[[ DATA, beginning ]]
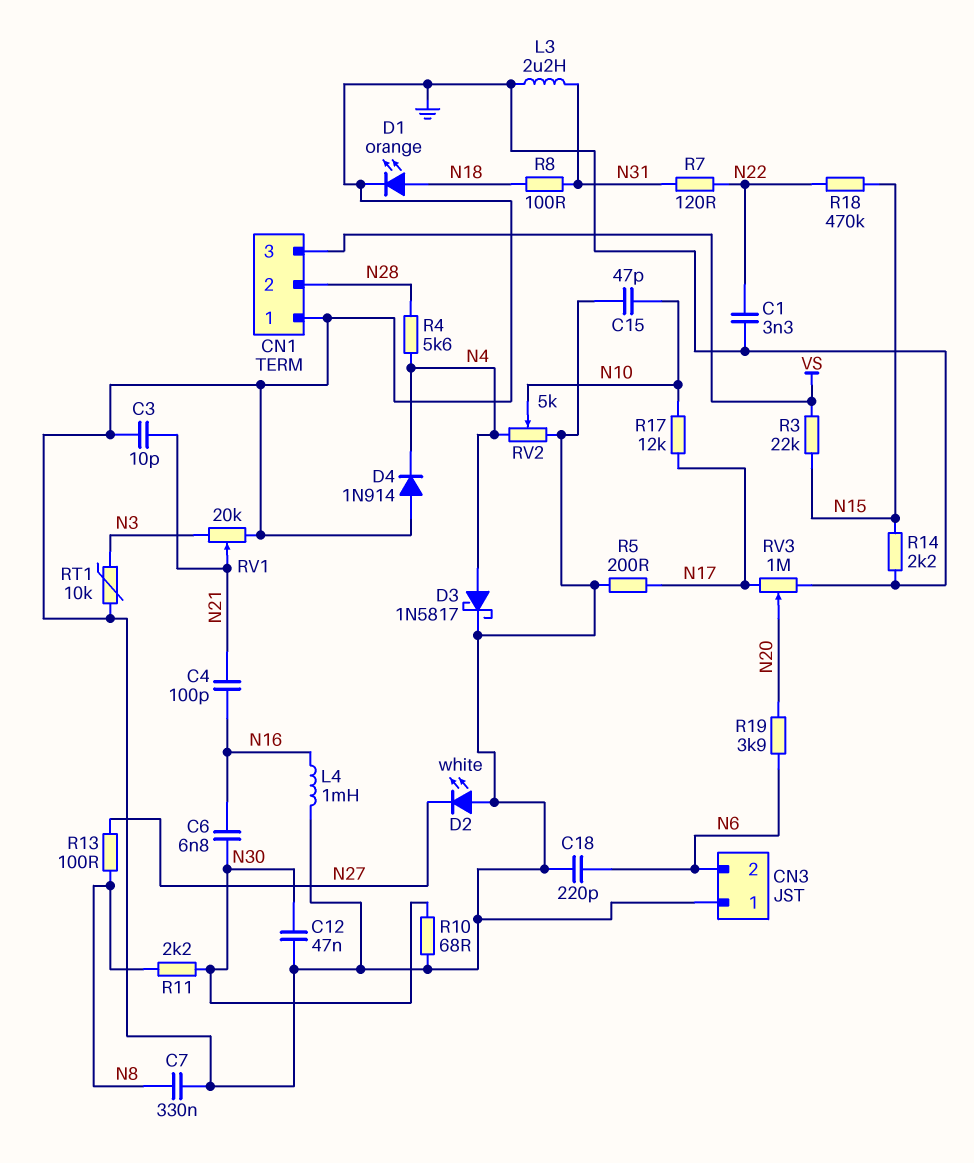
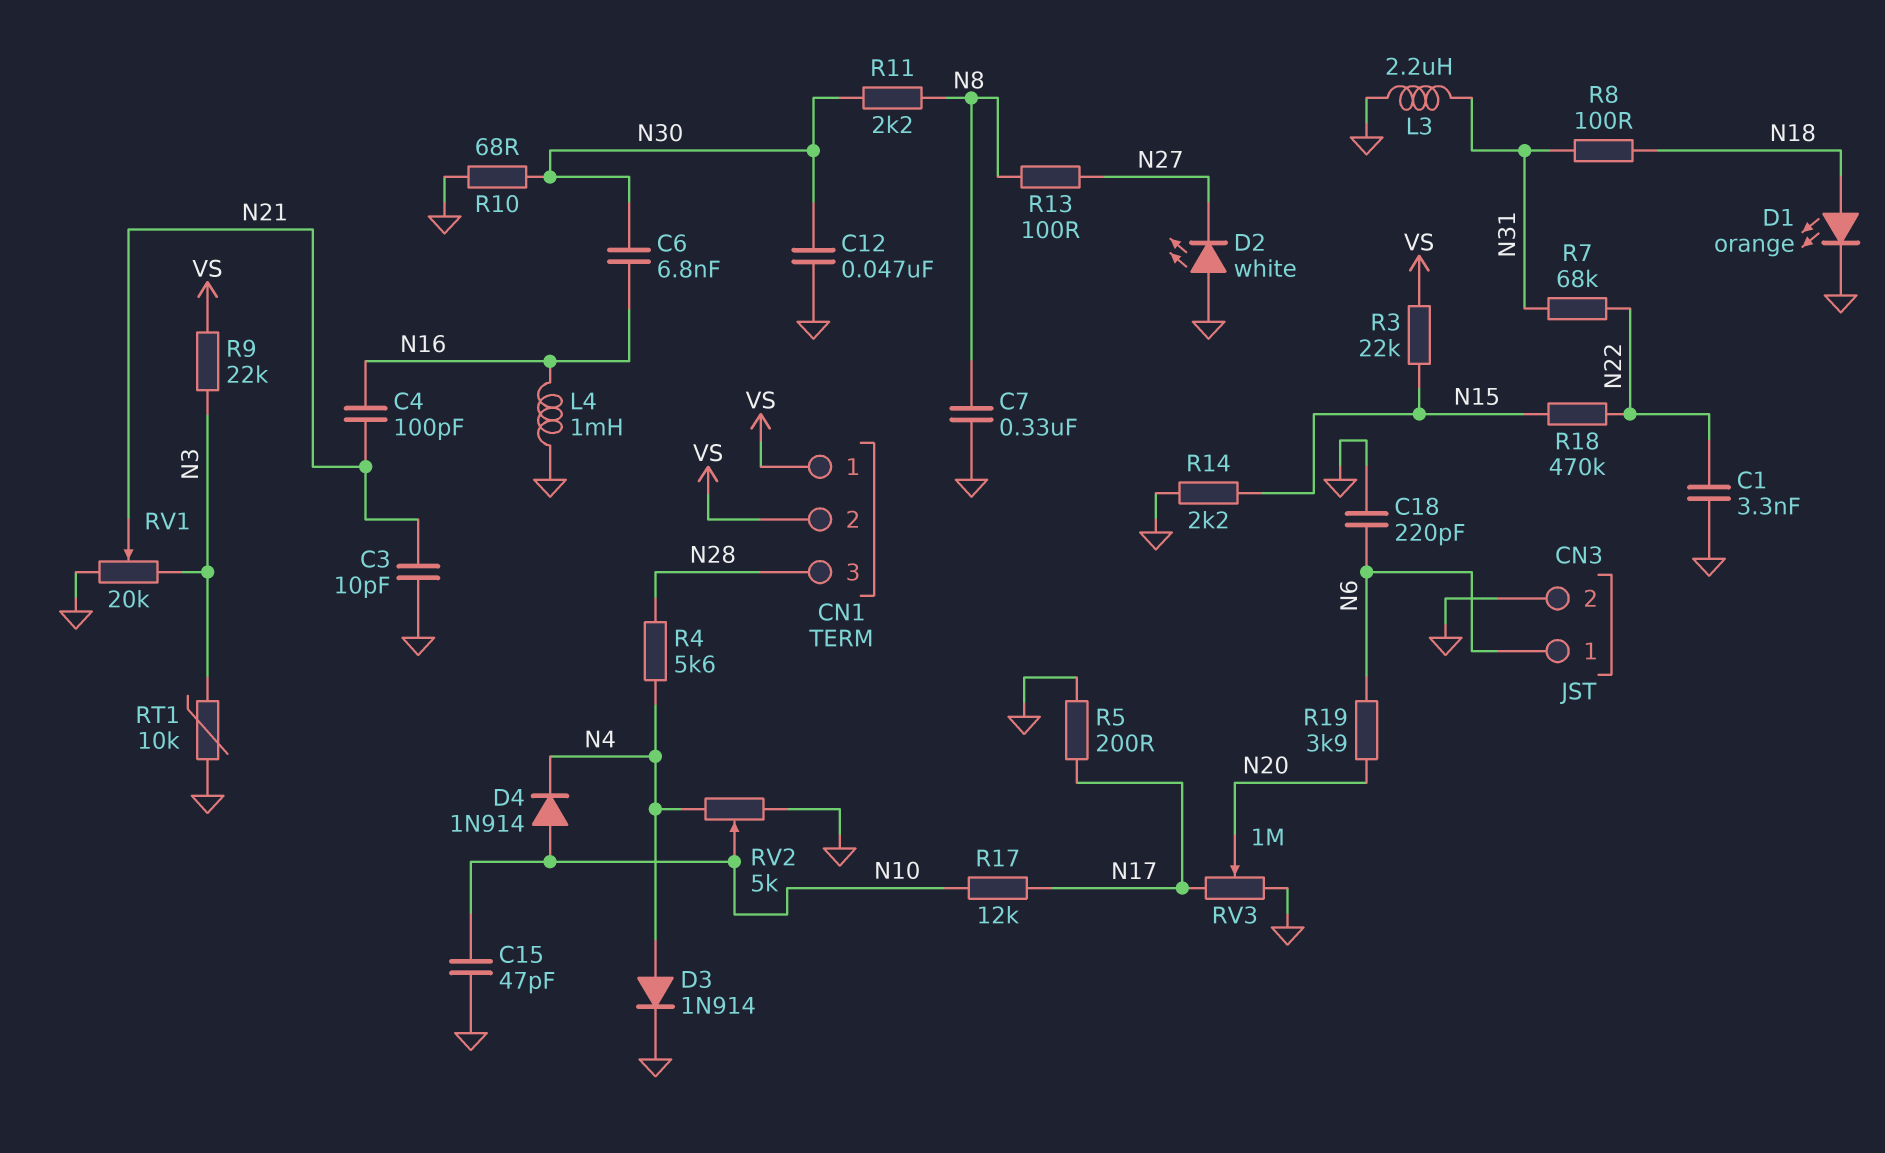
CN1 pin 1: GND -> VS
CN1 pin 2: N28 -> VS
CN1 pin 3: VS -> N28
CN3 pin 1: GND -> N6
CN3 pin 2: N6 -> GND
D3: schottky 1N5817 (A N4, K GND) -> diode 1N914 (A N4, K GND)
D4: diode 1N914 (A GND, K N4) -> diode 1N914 (A N10, K N4)
R7: 120 (N22, N31) -> 68k (N22, N31)
R9: none -> 22k (N3, VS)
[[ DATA, end ]]
▸ DIRECTIONS:
Set down the data above verbatim, omitting every image.

▸ RESPONSE AREA:
CN1 pin 1: GND -> VS
CN1 pin 2: N28 -> VS
CN1 pin 3: VS -> N28
CN3 pin 1: GND -> N6
CN3 pin 2: N6 -> GND
D3: schottky 1N5817 (A N4, K GND) -> diode 1N914 (A N4, K GND)
D4: diode 1N914 (A GND, K N4) -> diode 1N914 (A N10, K N4)
R7: 120 (N22, N31) -> 68k (N22, N31)
R9: none -> 22k (N3, VS)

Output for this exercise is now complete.